> [Activity]
The answer must be every line below that holds the word "turquoise".
[Opening Provided data section]
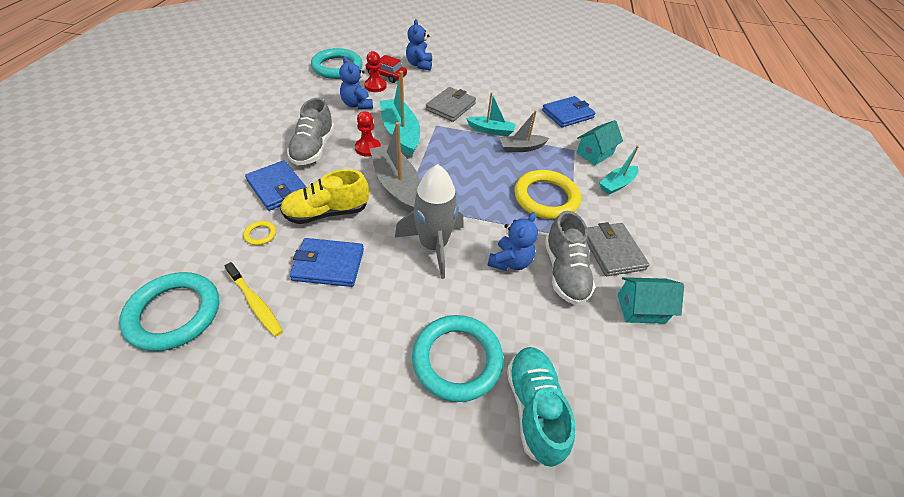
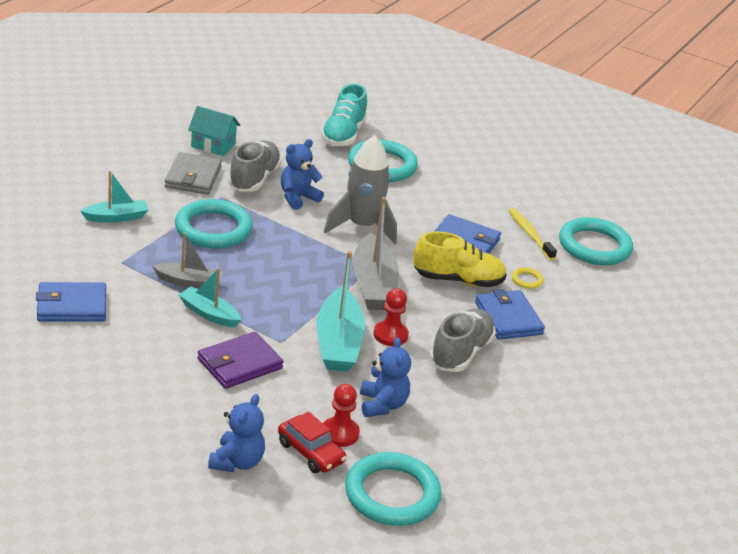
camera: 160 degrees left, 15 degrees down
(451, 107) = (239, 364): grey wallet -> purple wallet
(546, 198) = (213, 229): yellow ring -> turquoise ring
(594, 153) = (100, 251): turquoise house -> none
[Closing Provided data section]
> [Answer for this exercise]
(546, 198) = (213, 229): yellow ring -> turquoise ring
(594, 153) = (100, 251): turquoise house -> none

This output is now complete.